#### INSTRUCTION
Which lines in the data below contain the string "italic"? Pull out each of them, treating uppercase and lowercase letters as different.
* Begin *
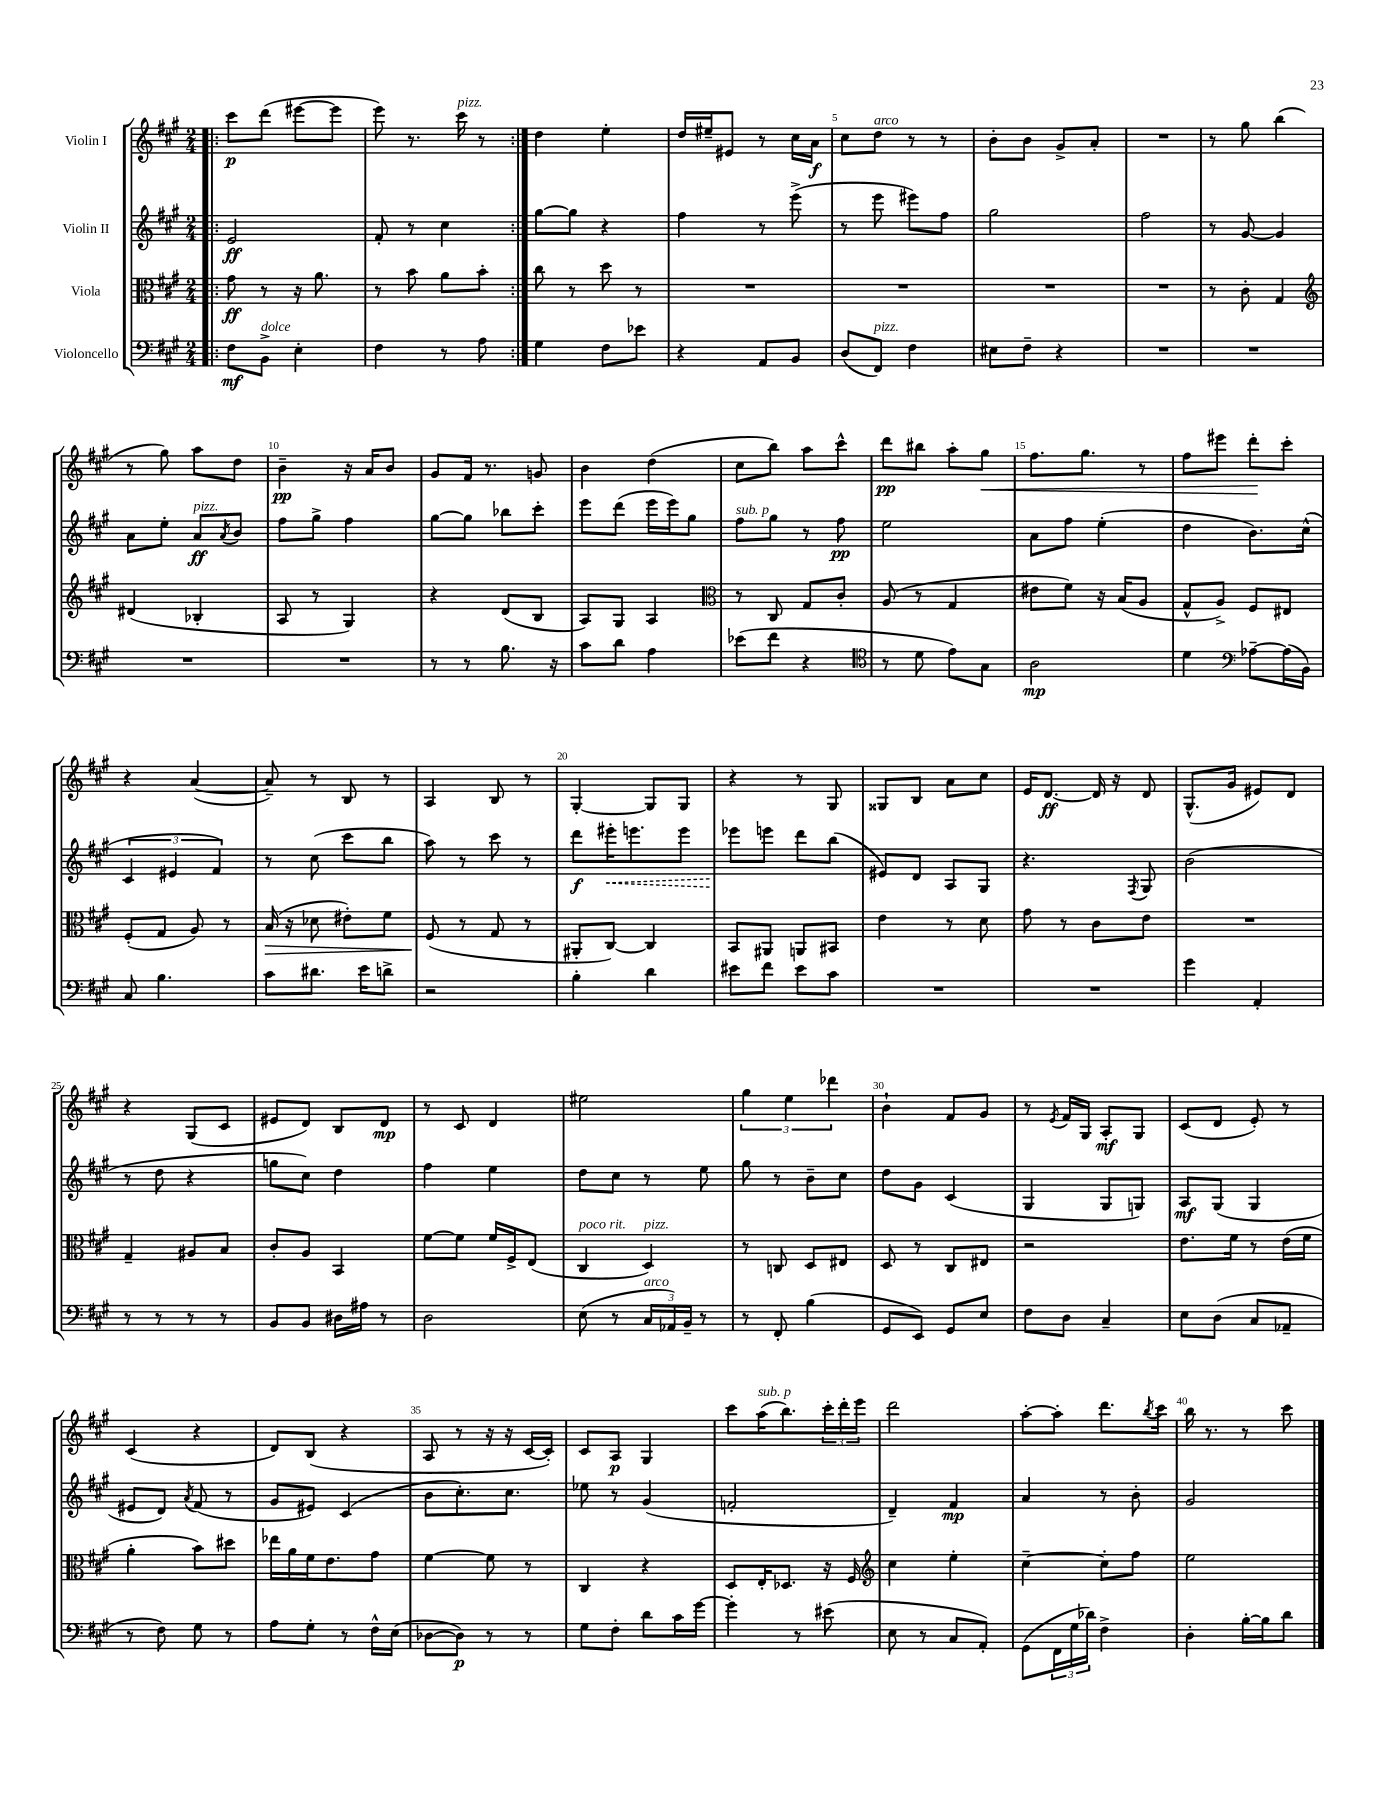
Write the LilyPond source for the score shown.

<<
\new StaffGroup <<
\new Staff = "s0" \with { instrumentName = "Violin I" } {
    \clef treble \key a \major \numericTimeSignature \time 2/4
    \repeat volta 2 { \bar ".|:" cis'''8\p d'''8( eis'''8~ eis'''8 |
    e'''8) r8. cis'''16^\markup { \italic "pizz." } r8 | }
    d''4 e''4-. |
    d''16 eis''16-- eis'8 r8 cis''16 a'16\f |
    cis''8 d''8^\markup { \italic "arco" } r8 r8 |
    b'8-. b'8 gis'8-> a'8-. |
    R2 |
    r8 gis''8 b''4( |
    r8 gis''8) a''8 d''8 |
    b'4--\pp r16 a'16 b'8 |
    gis'8 fis'16 r8. g'8 |
    b'4 d''4( |
    cis''8 b''8) a''8 cis'''8-^ |
    d'''8\pp bis''8 a''8-. gis''8\< |
    fis''8. gis''8. r8 |
    fis''8 eis'''8 d'''8-.\! cis'''8-. |
    r4 a'4~( |
    a'8--) r8 b8 r8 |
    a4 b8 r8 |
    gis4~-. gis8 gis8 |
    r4 r8 gis8 |
    gisis8 b8 a'8 cis''8 |
    e'16 d'8.~\ff d'16 r16 d'8 |
    gis8.-^( gis'16 eis'8) d'8 |
    r4 gis8( cis'8 |
    eis'8 d'8) b8 d'8\mp |
    r8 cis'8 d'4 |
    eis''2 |
    \tuplet 3/2 { gis''4 e''4 des'''4 } |
    b'4-! fis'8 gis'8 |
    r8 \acciaccatura { e'8 } fis'16 gis16 a8-.\mf gis8 |
    cis'8( d'8 e'8-.) r8 |
    cis'4( r4 |
    d'8) b8( r4 |
    a8 r8 r16 r16 cis'16~ cis'16-.) |
    cis'8 a8\p gis4 |
    cis'''8 a''16^\markup { \italic "sub. p" }( b''8.) \tuplet 3/2 { cis'''16-. d'''16-. e'''16 } |
    d'''2 |
    a''8~-. a''8-. d'''8. \acciaccatura { b''8 } cis'''16 |
    b''16 r8. r8 cis'''8 \bar "|." |
}
\new Staff = "s1" \with { instrumentName = "Violin II" } {
    \clef treble \key a \major \numericTimeSignature \time 2/4
    \repeat volta 2 { \bar ".|:" e'2\ff |
    fis'8-. r8 cis''4 | }
    gis''8~ gis''8 r4 |
    fis''4 r8 e'''8->( |
    r8 e'''8 eis'''8) fis''8 |
    gis''2 |
    fis''2 |
    r8 gis'8~ gis'4 |
    a'8 e''8-. a'8\ff^\markup { \italic "pizz." } \acciaccatura { a'8 } b'8 |
    fis''8 gis''8-> fis''4 |
    gis''8~ gis''8 bes''8 cis'''8-. |
    e'''8 d'''8( e'''16 e'''16) gis''8 |
    fis''8^\markup { \italic "sub. p" } gis''8 r8 fis''8\pp |
    e''2 |
    a'8 fis''8 e''4-.( |
    d''4 b'8.) cis''16-^( |
    \tuplet 3/2 { cis'4 eis'4 fis'4) } |
    r8 cis''8( cis'''8 b''8 |
    a''8) r8 cis'''8 r8 |
    d'''8\f \once \override Hairpin.style = #'dashed-line eis'''16-.\< e'''8. e'''8 |
    ees'''8\! e'''8 d'''8 b''8( |
    eis'8) d'8 a8 gis8 |
    r4. \acciaccatura { fis8 } gis8 |
    b'2( |
    r8 d''8 r4 |
    g''8 cis''8) d''4 |
    fis''4 e''4 |
    d''8 cis''8 r8 e''8 |
    gis''8 r8 b'8-- cis''8 |
    d''8 gis'8 cis'4( |
    gis4 gis8 g8) |
    a8\mf gis8( gis4 |
    eis'8 d'8) \acciaccatura { a'8 } fis'8( r8 |
    gis'8 eis'8) cis'4( |
    b'8 cis''8.-.) cis''8. |
    ees''8 r8 gis'4( |
    f'2-. |
    d'4--) fis'4\mp |
    a'4 r8 b'8-. |
    gis'2 \bar "|." |
}
\new Staff = "s2" \with { instrumentName = "Viola" } {
    \clef alto \key a \major \numericTimeSignature \time 2/4
    \repeat volta 2 { \bar ".|:" gis'8\ff r8 r16 a'8. |
    r8 b'8 a'8 b'8-. | }
    cis''8 r8 d''8 r8 |
    R2 |
    R2 |
    R2 |
    R2 |
    r8 cis'8-. gis4 |
    \clef treble dis'4( bes4-. |
    a8 r8 gis4) |
    r4 d'8( b8 |
    a8) gis8 a4 |
    \clef alto r8 cis8 gis8 cis'8-. |
    a8( r8 gis4 |
    eis'8 fis'8) r16 b16( a8 |
    gis8-^ a8->) fis8 eis8 |
    fis8-.( gis8 a8) r8 |
    b16\>( r16 des'8 eis'8-.) fis'8 |
    fis8\!( r8 gis8 r8 |
    ais,8-. cis8~) cis4 |
    b,8 ais,8 a,8 bis,8 |
    e'4 r8 d'8 |
    gis'8 r8 cis'8 e'8 |
    R2 |
    gis4-- ais8 b8 |
    cis'8-. a8 b,4 |
    fis'8~ fis'8 fis'16 fis16-> e8( |
    cis4^\markup { \italic "poco rit." } d4^\markup { \italic "pizz." }) |
    r8 c8 d8 eis8 |
    d8 r8 cis8 eis8 |
    r2 |
    e'8. fis'16 r8 e'16( fis'16 |
    a'4-. b'8) dis''8 |
    ees''16 a'16 fis'16 e'8. gis'8 |
    fis'4~ fis'8 r8 |
    cis4 r4 |
    d8 e16-. des8. r16 fis16 |
    \clef treble cis''4 e''4-. |
    cis''4~-- cis''8-. fis''8 |
    e''2 \bar "|." |
}
\new Staff = "s3" \with { instrumentName = "Violoncello" } {
    \clef bass \key a \major \numericTimeSignature \time 2/4
    \repeat volta 2 { \bar ".|:" fis8\mf b,8->^\markup { \italic "dolce" } e4-. |
    fis4 r8 a8 | }
    gis4 fis8 ees'8 |
    r4 a,8 b,8 |
    d8( fis,8^\markup { \italic "pizz." }) fis4 |
    eis8 fis8-- r4 |
    R2 |
    R2 |
    R2 |
    R2 |
    r8 r8 b8. r16 |
    cis'8 d'8 a4 |
    ees'8( fis'8 r4 |
    \clef tenor r8 d'8 e'8) gis8 |
    a2\mp |
    d'4 \clef bass aes8~-- aes16( b,16) |
    cis8 b4. |
    cis'8 dis'8. e'16 d'8-> |
    r2 |
    b4-. d'4 |
    eis'8 fis'8 eis'8 cis'8 |
    R2 |
    R2 |
    gis'4 a,4-. |
    r8 r8 r8 r8 |
    b,8 b,8 dis16 ais16 r8 |
    d2 |
    e8( r8 \tuplet 3/2 { cis16^\markup { \italic "arco" } aes,16) b,16-- } r8 |
    r8 fis,8-. b4( |
    gis,8 e,8) gis,8 e8 |
    fis8 d8 cis4-- |
    e8 d8( cis8 aes,8-- |
    r8 fis8) gis8 r8 |
    a8 gis8-. r8 fis16-^ e16( |
    des8~ des8\p) r8 r8 |
    gis8 fis8-. d'8 cis'16 gis'16~ |
    gis'4-. r8 eis'8( |
    e8 r8 cis8 a,8-.) |
    gis,8( \tuplet 3/2 { fis,16 gis16 des'16) } fis4-> |
    d4-. b16~-. b16 d'8 \bar "|." |
}
>>
>>
\layout { \context { \Score \override BarNumber.break-visibility = ##(#f #t #t) barNumberVisibility = #(every-nth-bar-number-visible 5) } }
* End *
#### PROBLEM SOLUTION
    e'''8) r8. cis'''16^\markup { \italic "pizz." } r8 | }
    cis''8 d''8^\markup { \italic "arco" } r8 r8 |
    cis'''8 a''16^\markup { \italic "sub. p" }( b''8.) \tuplet 3/2 { cis'''16-. d'''16-. e'''16 } |
    a'8 e''8-. a'8\ff^\markup { \italic "pizz." } \acciaccatura { a'8 } b'8 |
    fis''8^\markup { \italic "sub. p" } gis''8 r8 fis''8\pp |
    cis4^\markup { \italic "poco rit." } d4^\markup { \italic "pizz." }) |
    \repeat volta 2 { \bar ".|:" fis8\mf b,8->^\markup { \italic "dolce" } e4-. |
    d8( fis,8^\markup { \italic "pizz." }) fis4 |
    e8( r8 \tuplet 3/2 { cis16^\markup { \italic "arco" } aes,16) b,16-- } r8 |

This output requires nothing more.